Image sets with object changes
▼
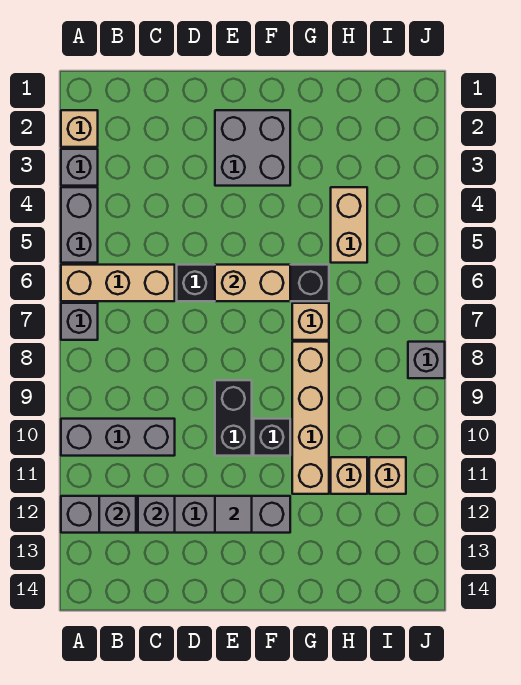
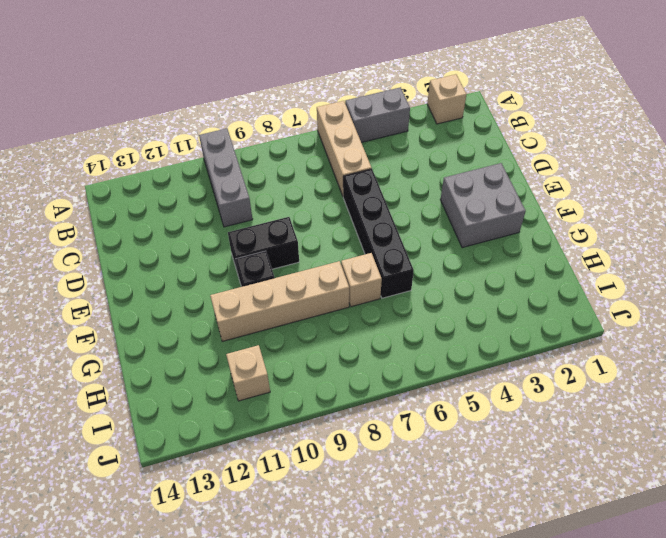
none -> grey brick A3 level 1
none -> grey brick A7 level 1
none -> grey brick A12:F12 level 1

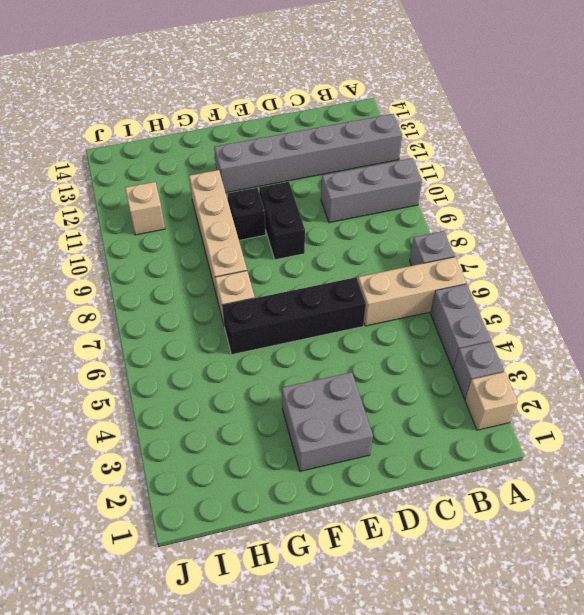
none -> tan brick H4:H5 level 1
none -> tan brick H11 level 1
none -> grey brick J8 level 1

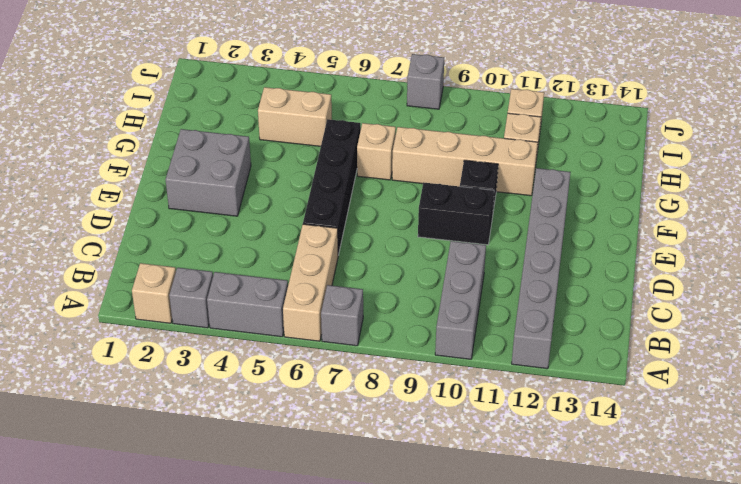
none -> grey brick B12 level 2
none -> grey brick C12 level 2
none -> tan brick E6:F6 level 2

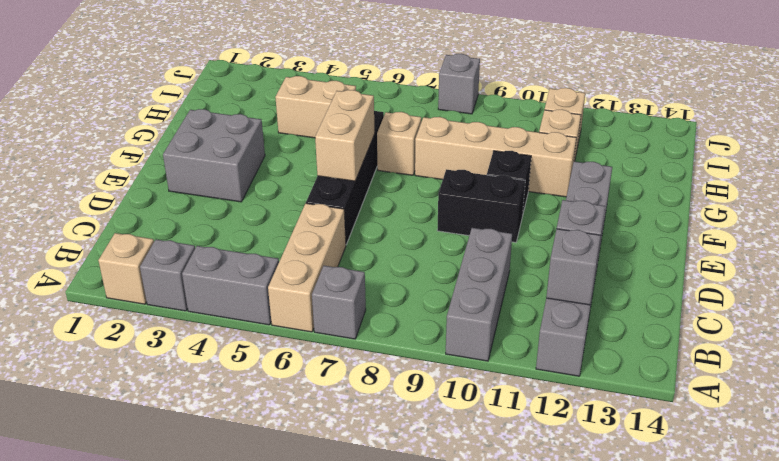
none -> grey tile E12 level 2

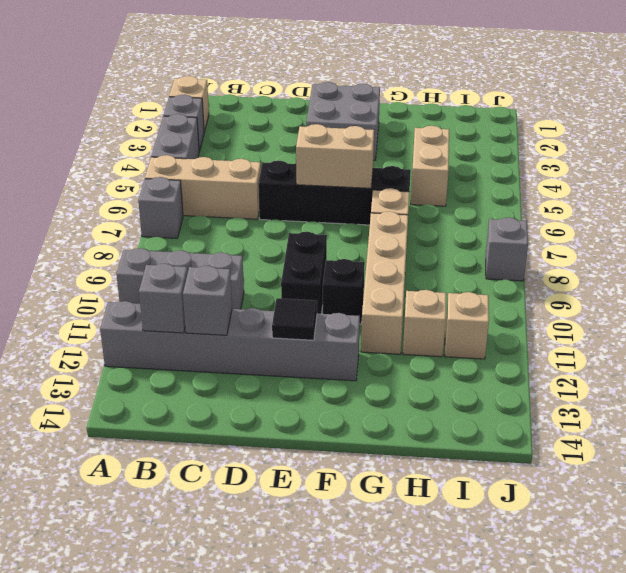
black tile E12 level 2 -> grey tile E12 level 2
▲
▼
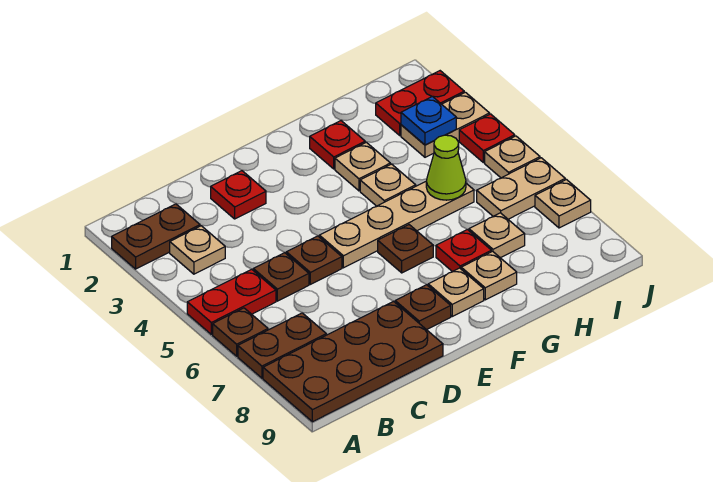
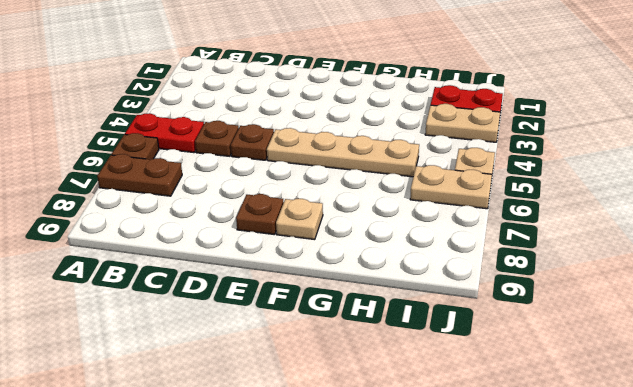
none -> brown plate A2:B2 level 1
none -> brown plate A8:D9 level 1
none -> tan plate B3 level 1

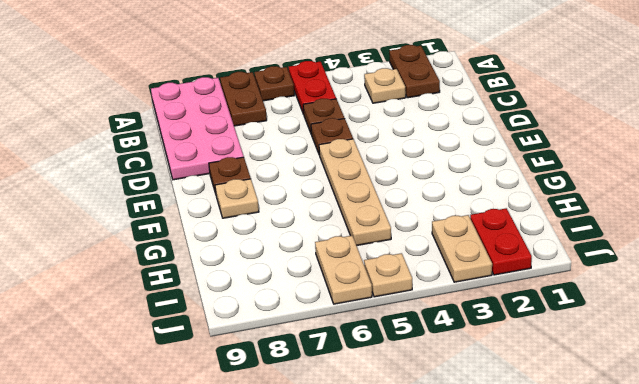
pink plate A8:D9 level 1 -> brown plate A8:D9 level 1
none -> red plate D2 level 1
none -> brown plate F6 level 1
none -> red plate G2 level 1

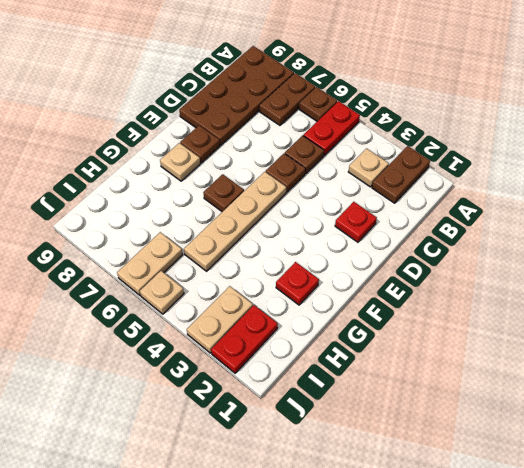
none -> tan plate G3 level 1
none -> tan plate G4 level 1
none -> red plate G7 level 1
▲
§ Assignment
The reply should hold the entries above from the line with "none -> grey brick A3 level 1" to the line with "black tile E12", duplicated exactly, pictures excluded.

§ Exercise response
none -> grey brick A3 level 1
none -> grey brick A7 level 1
none -> grey brick A12:F12 level 1

none -> tan brick H4:H5 level 1
none -> tan brick H11 level 1
none -> grey brick J8 level 1

none -> grey brick B12 level 2
none -> grey brick C12 level 2
none -> tan brick E6:F6 level 2

none -> grey tile E12 level 2

black tile E12 level 2 -> grey tile E12 level 2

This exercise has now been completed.